→ Action item:
Within the records below, how many lines contain "MATRIX"? The answer is that number alone.
╭─ Source material
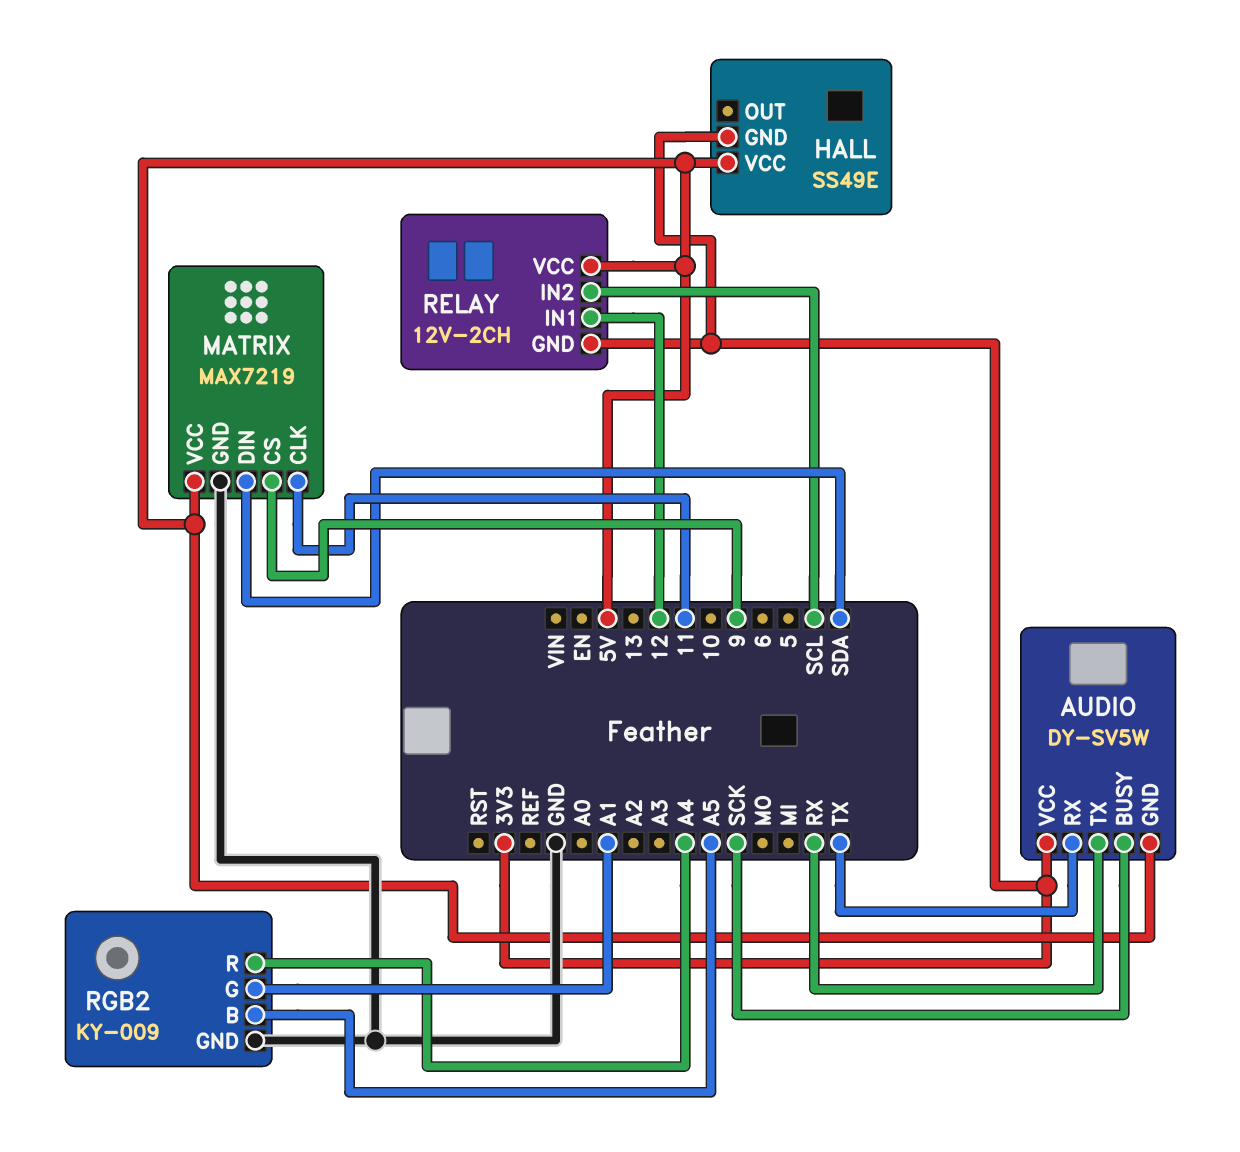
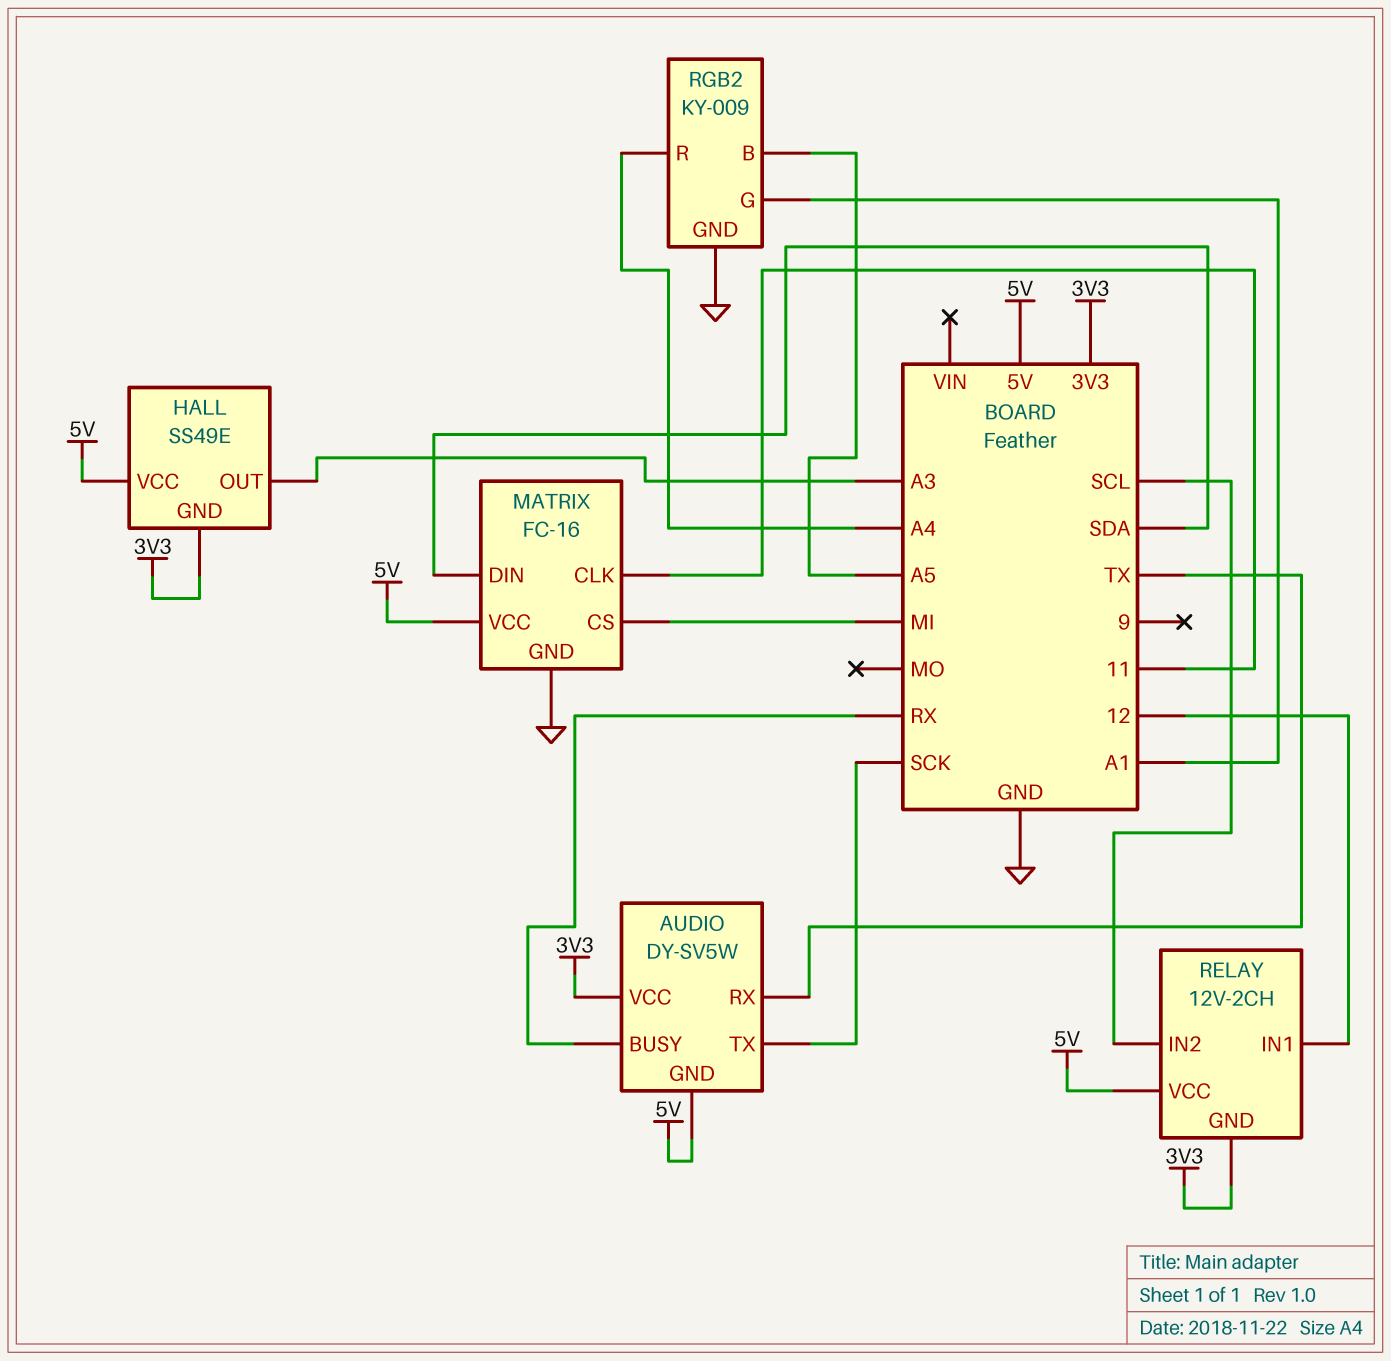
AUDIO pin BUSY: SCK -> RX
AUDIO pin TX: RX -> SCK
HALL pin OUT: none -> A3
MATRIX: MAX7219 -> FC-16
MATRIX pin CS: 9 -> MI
╰─
╭─ Source material
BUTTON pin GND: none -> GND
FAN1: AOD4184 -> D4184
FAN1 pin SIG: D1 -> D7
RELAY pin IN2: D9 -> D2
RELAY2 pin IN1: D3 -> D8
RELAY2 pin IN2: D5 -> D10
╰─
→ Answer for this exercise:
2